**WHAT IS NEEDED**
Where the line with "camera: 10 degrees left, 0 degrees up" appears below, start writing out lines exactly, and finish with the line with "(868, 132) = (785, 194): brown can -> none", which is included; write out nothing else.

**RECORDED DATA**
══════

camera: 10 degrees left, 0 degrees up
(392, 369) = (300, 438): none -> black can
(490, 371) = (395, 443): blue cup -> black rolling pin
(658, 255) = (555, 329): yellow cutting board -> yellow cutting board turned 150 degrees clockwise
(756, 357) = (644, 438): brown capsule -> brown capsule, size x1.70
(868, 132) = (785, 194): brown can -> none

══════

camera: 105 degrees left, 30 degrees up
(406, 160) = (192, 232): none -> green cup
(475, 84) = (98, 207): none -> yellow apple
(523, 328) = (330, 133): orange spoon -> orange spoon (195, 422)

══════

**TASK OUTPUT**
camera: 10 degrees left, 0 degrees up
(392, 369) = (300, 438): none -> black can
(490, 371) = (395, 443): blue cup -> black rolling pin
(658, 255) = (555, 329): yellow cutting board -> yellow cutting board turned 150 degrees clockwise
(756, 357) = (644, 438): brown capsule -> brown capsule, size x1.70
(868, 132) = (785, 194): brown can -> none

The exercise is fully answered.